#### HOW TO COMPLETE THIS TASK:
Restate the data exactly as given and keep the pictures out.

#### DATA TO PROCESS:
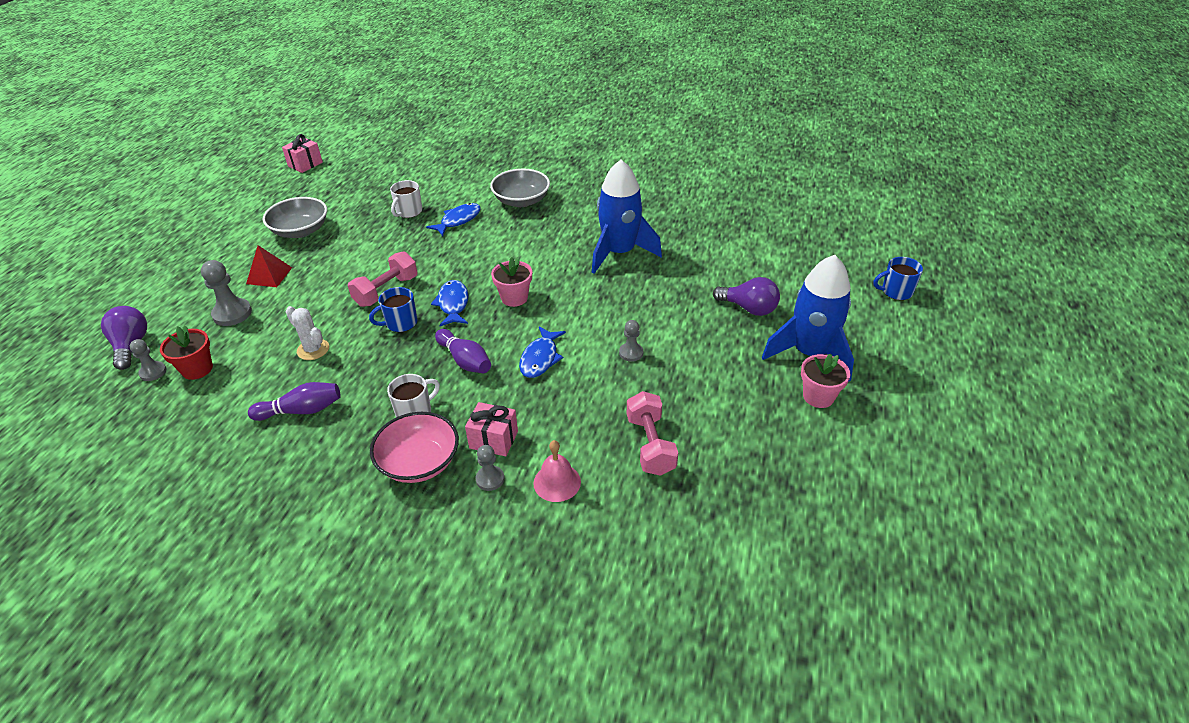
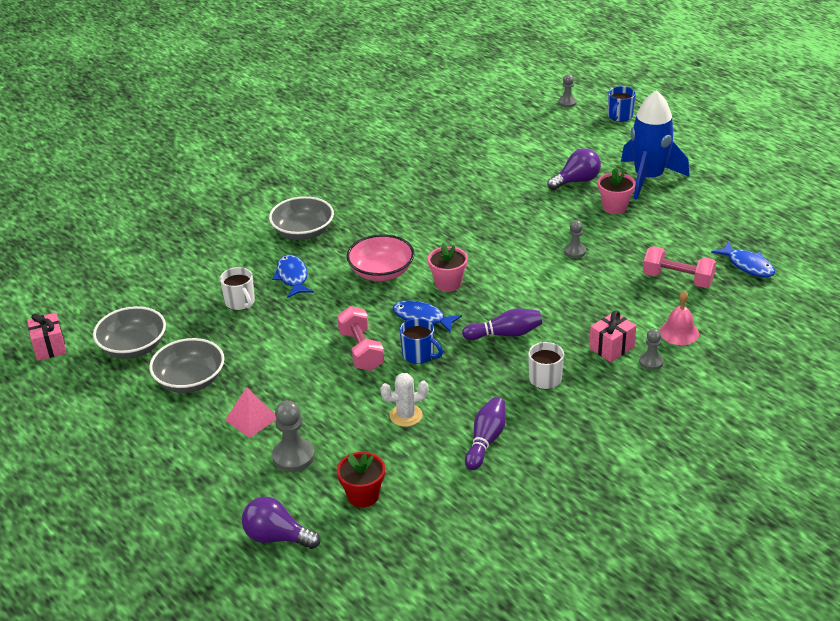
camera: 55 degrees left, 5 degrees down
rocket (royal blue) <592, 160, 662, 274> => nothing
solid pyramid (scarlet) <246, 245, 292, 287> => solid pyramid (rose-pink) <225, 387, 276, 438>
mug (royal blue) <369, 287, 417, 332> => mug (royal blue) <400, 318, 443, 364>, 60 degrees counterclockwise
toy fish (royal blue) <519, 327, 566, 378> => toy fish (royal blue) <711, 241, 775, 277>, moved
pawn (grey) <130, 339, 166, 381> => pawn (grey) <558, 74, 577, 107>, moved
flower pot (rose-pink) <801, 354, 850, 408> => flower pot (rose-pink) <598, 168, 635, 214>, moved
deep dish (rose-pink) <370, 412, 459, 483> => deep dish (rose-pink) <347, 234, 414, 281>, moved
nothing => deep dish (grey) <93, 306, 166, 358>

#### ANSWER:
camera: 55 degrees left, 5 degrees down
rocket (royal blue) <592, 160, 662, 274> => nothing
solid pyramid (scarlet) <246, 245, 292, 287> => solid pyramid (rose-pink) <225, 387, 276, 438>
mug (royal blue) <369, 287, 417, 332> => mug (royal blue) <400, 318, 443, 364>, 60 degrees counterclockwise
toy fish (royal blue) <519, 327, 566, 378> => toy fish (royal blue) <711, 241, 775, 277>, moved
pawn (grey) <130, 339, 166, 381> => pawn (grey) <558, 74, 577, 107>, moved
flower pot (rose-pink) <801, 354, 850, 408> => flower pot (rose-pink) <598, 168, 635, 214>, moved
deep dish (rose-pink) <370, 412, 459, 483> => deep dish (rose-pink) <347, 234, 414, 281>, moved
nothing => deep dish (grey) <93, 306, 166, 358>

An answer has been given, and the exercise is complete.